Job:
From the line that contains "(566, 297) = (349, 128): yellow" to the last line of the entries, set down each line exactly as written, both ends included, with nothing else.

Image change detection data
* * * * * * * * *

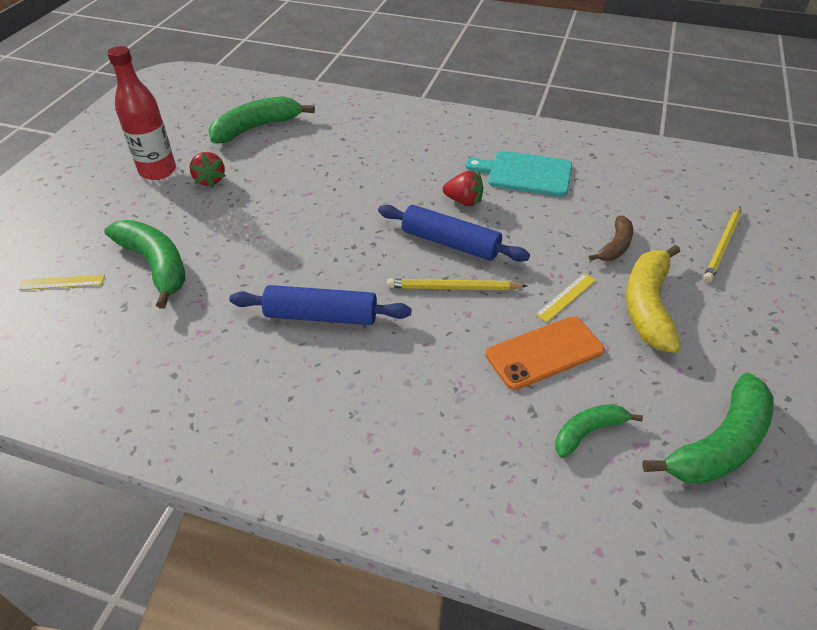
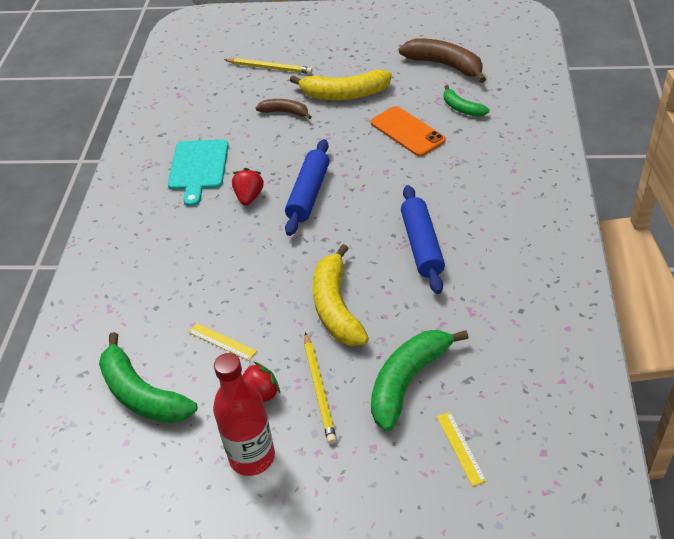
camera: 100 degrees left, 0 degrees up
(274, 236) = (336, 307): none -> yellow banana
(453, 288) = (361, 182): yellow pencil -> yellow pencil (319, 389)
(566, 297) = (349, 128): yellow ruler -> yellow ruler (222, 341)
(719, 444) = (445, 65): green banana -> brown banana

* * * * * * * * *

Result of this task:
(566, 297) = (349, 128): yellow ruler -> yellow ruler (222, 341)
(719, 444) = (445, 65): green banana -> brown banana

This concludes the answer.